Retype the lines of the listing below exactly, but only those from the one containing "JOY3 pin SW: 13 -> MO" through the last line; pictures stay out.

::::

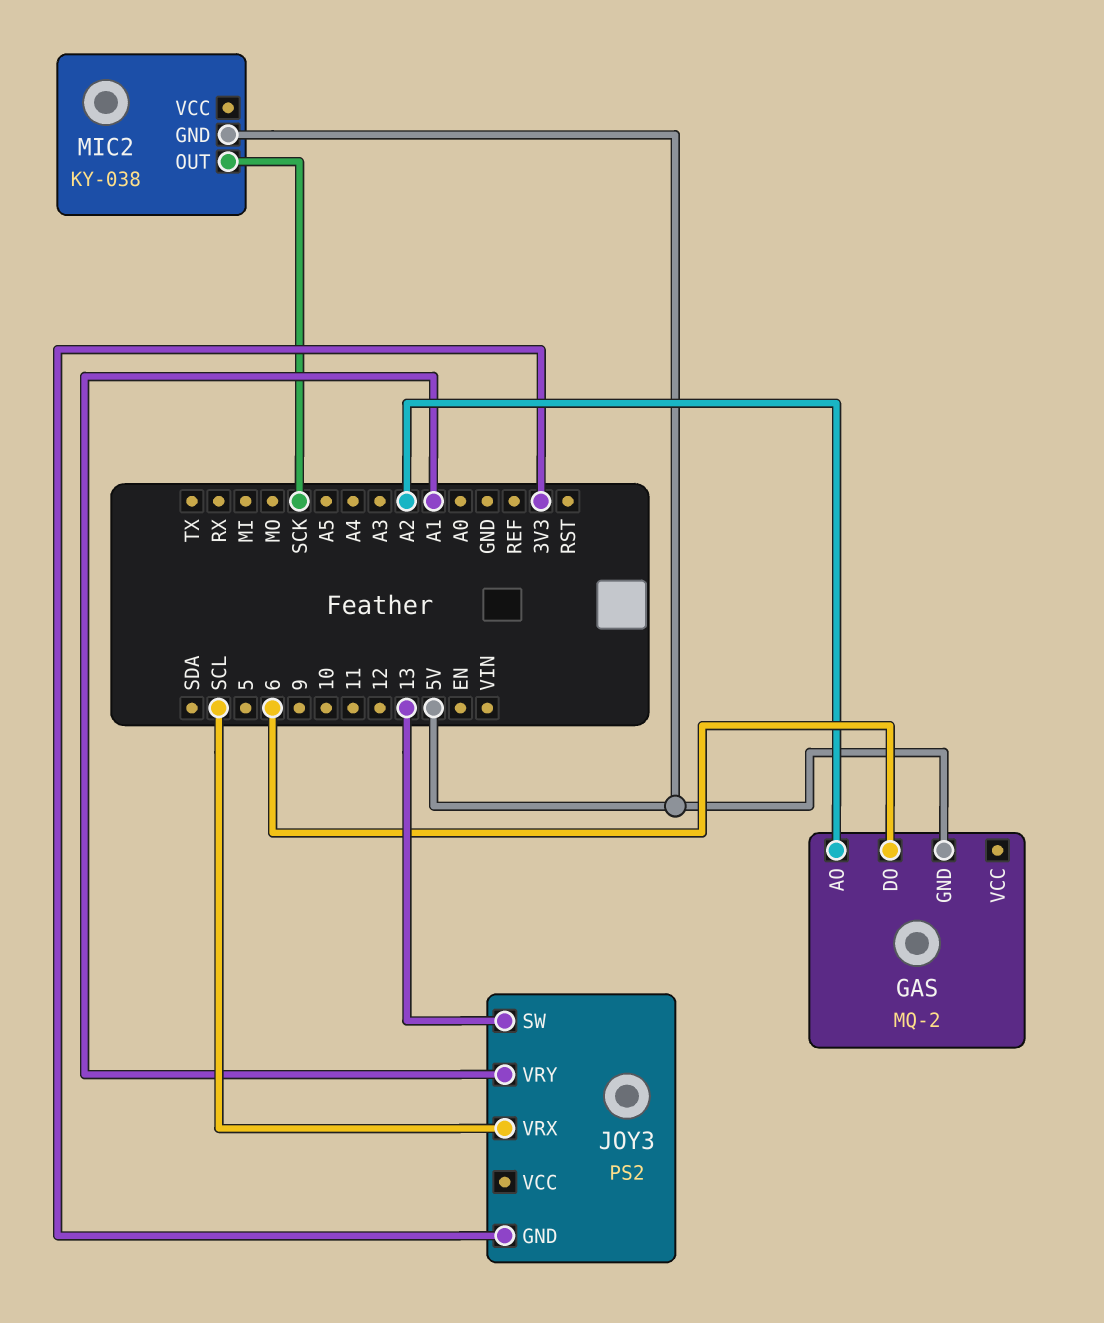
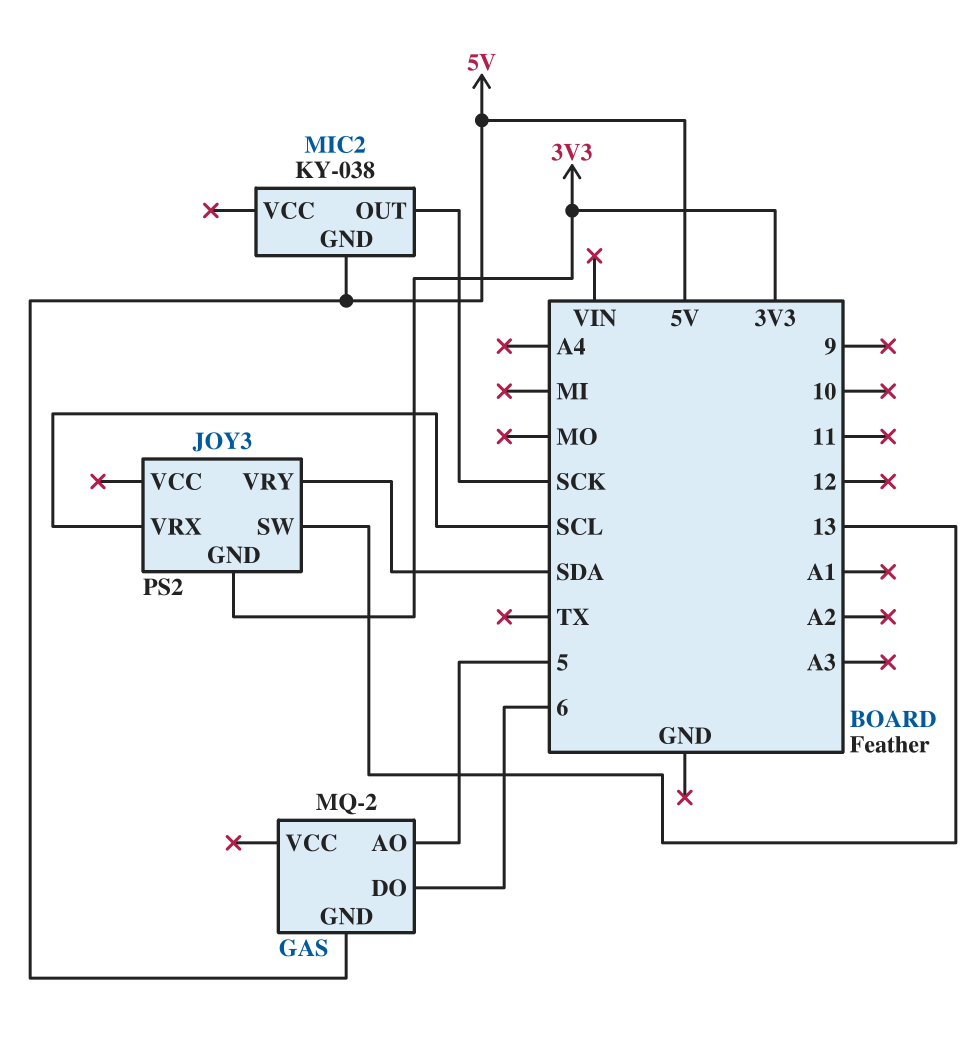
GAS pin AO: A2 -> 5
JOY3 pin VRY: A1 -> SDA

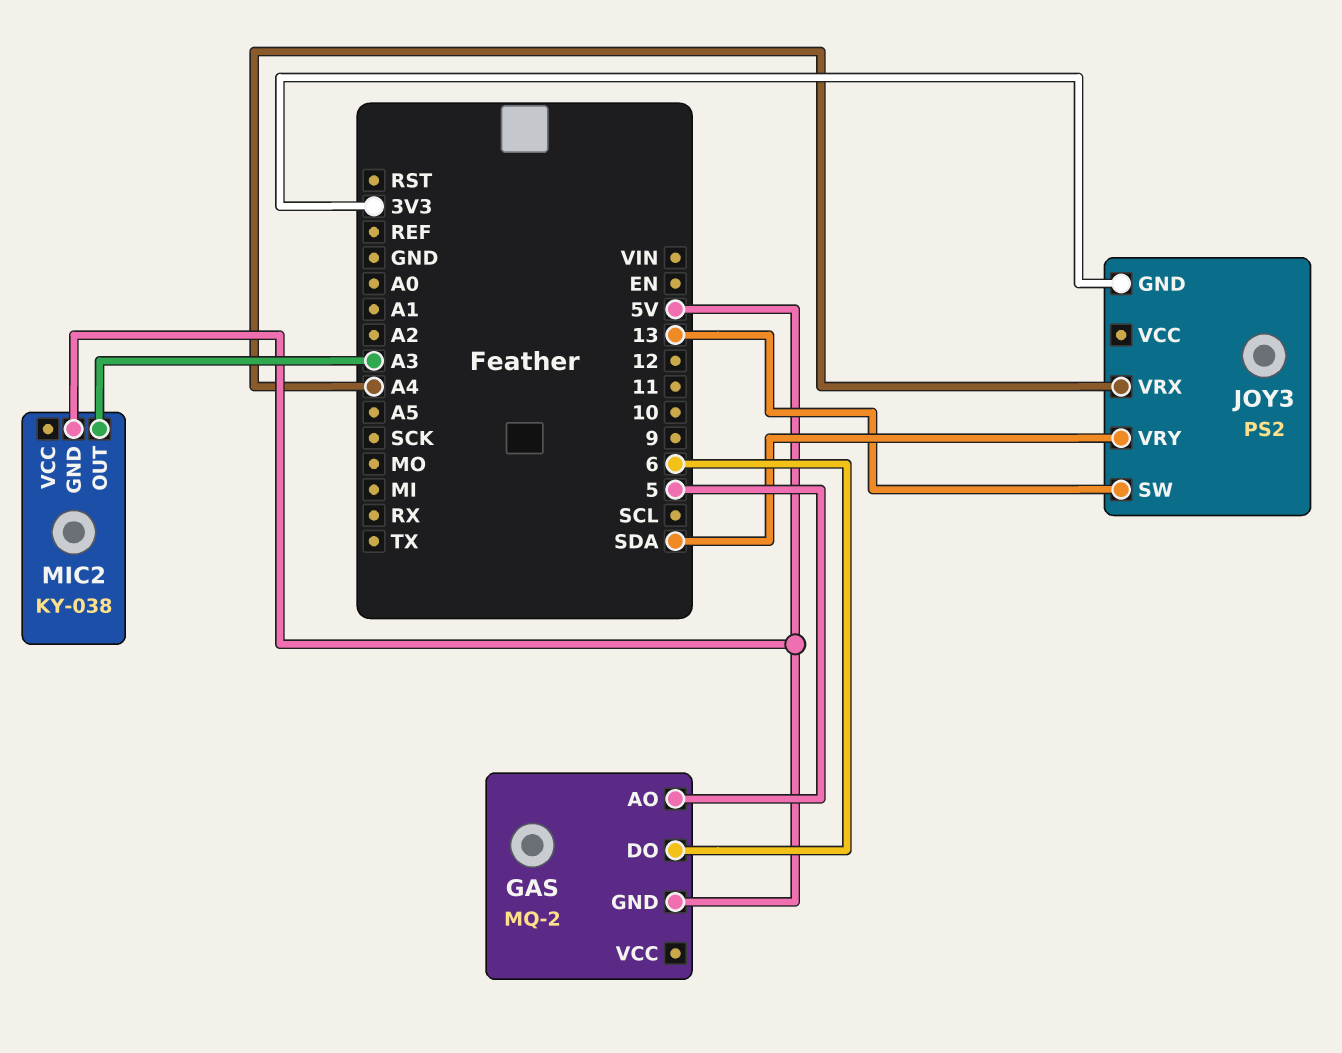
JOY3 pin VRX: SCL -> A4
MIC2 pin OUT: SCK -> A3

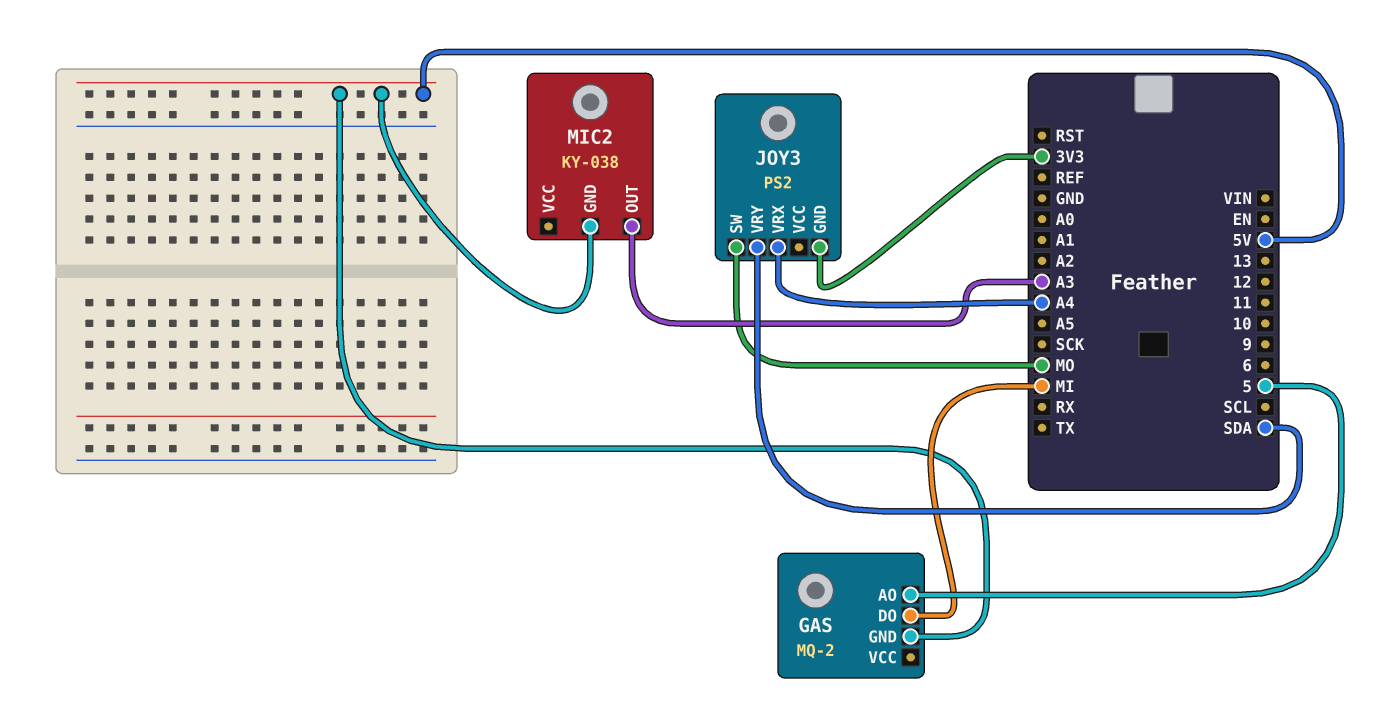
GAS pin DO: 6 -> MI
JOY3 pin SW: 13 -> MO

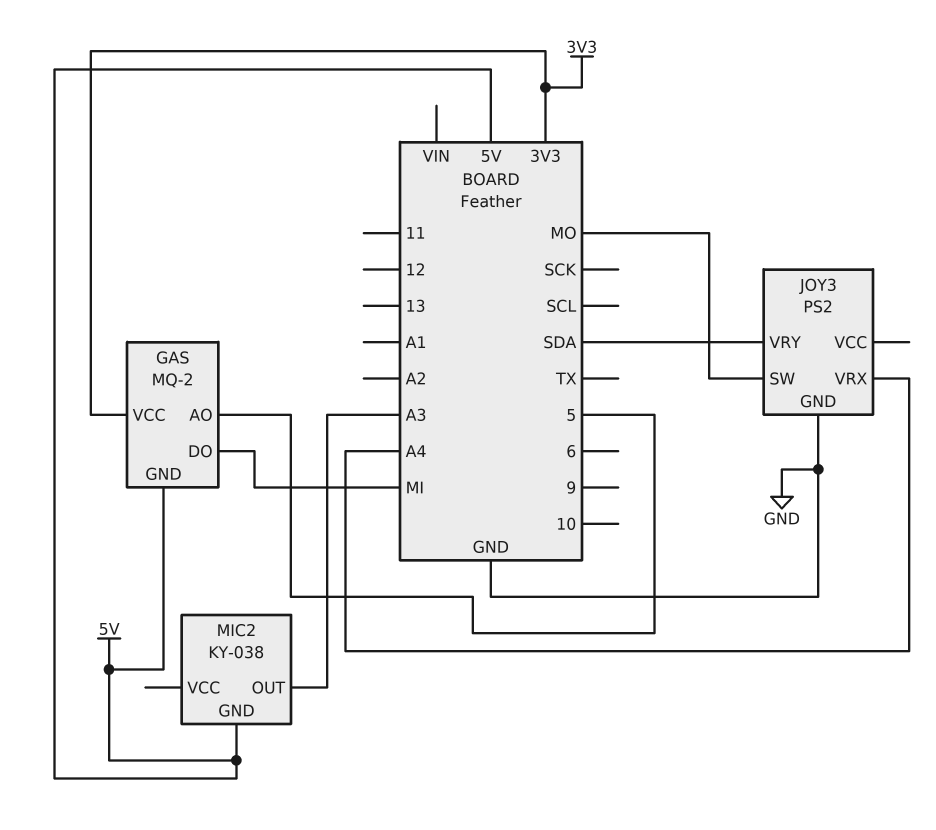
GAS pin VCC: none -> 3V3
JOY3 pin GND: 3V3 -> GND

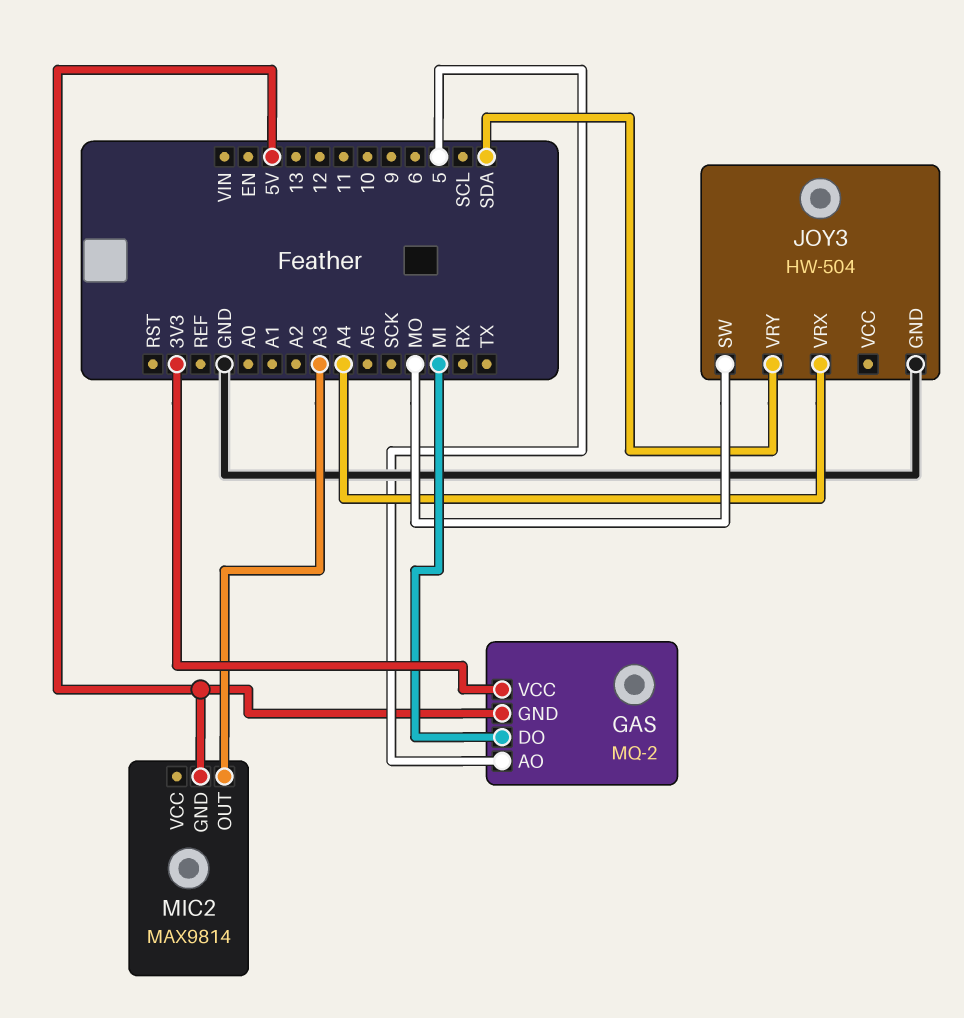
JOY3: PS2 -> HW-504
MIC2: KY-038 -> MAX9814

::::

## Task response
JOY3 pin SW: 13 -> MO

GAS pin VCC: none -> 3V3
JOY3 pin GND: 3V3 -> GND

JOY3: PS2 -> HW-504
MIC2: KY-038 -> MAX9814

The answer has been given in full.